**WHAT YOU SHOULD DO**.
Each line with the string "yellow" is to be copied from the records below.

Items from a data source
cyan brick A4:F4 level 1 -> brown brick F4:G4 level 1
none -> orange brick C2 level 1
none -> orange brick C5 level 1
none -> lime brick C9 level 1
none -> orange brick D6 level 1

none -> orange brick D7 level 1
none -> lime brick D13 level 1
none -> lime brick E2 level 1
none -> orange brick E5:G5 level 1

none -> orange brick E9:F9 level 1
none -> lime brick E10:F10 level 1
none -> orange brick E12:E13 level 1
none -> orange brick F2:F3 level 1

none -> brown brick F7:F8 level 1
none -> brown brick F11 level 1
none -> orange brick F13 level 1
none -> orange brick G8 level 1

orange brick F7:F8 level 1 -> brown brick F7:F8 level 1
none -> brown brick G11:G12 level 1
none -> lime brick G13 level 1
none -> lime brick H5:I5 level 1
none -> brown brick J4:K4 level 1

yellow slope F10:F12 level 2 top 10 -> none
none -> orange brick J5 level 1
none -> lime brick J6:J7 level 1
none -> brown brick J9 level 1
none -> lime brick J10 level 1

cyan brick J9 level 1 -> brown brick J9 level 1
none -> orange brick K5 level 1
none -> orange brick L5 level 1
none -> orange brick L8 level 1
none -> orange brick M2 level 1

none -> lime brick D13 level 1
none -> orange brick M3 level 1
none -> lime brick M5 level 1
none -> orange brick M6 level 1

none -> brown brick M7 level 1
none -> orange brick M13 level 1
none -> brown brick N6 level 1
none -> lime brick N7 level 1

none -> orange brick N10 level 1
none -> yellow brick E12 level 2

**SOLVED EXERCISE**.
yellow slope F10:F12 level 2 top 10 -> none
none -> yellow brick E12 level 2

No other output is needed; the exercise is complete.